**EXERCISE DATA**.
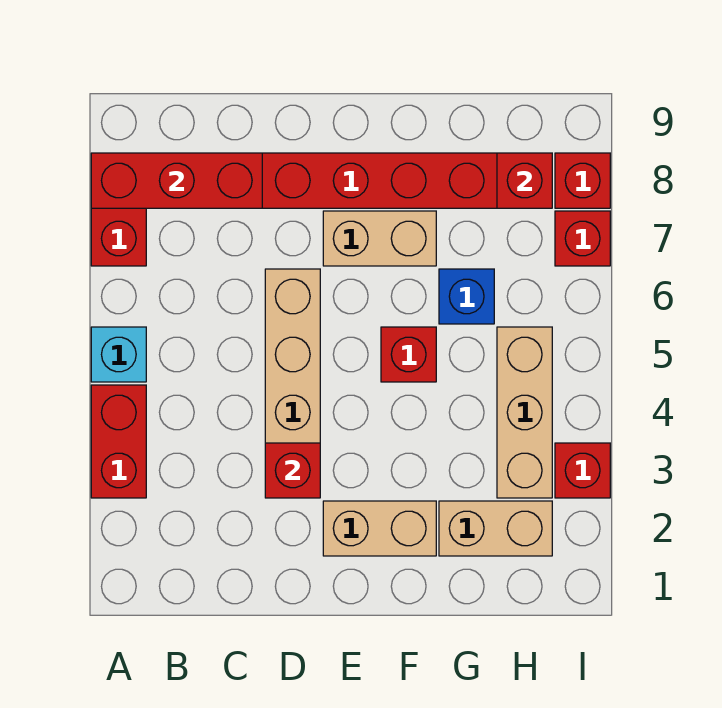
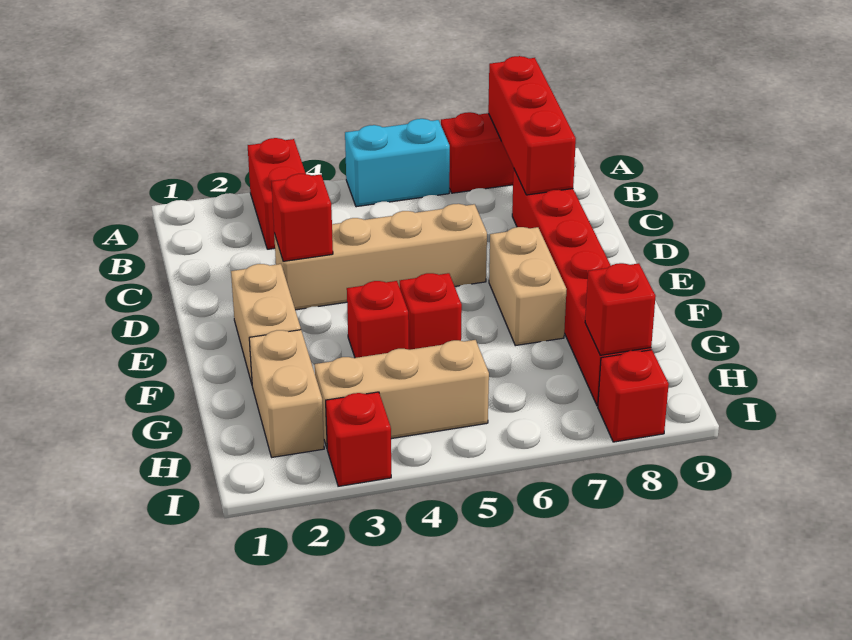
red brick A3:A4 level 1 -> red brick A3:B3 level 1
cyan brick A5 level 1 -> cyan brick A5:A6 level 1
blue brick G6 level 1 -> none
red brick I7 level 1 -> red brick F4 level 1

**TO DO**.
What's needed is a word-for-word copy of the lines from the one holding "blue brick G6 level 1 -> none" through the final line of the data.

**TASK RESPONSE**.
blue brick G6 level 1 -> none
red brick I7 level 1 -> red brick F4 level 1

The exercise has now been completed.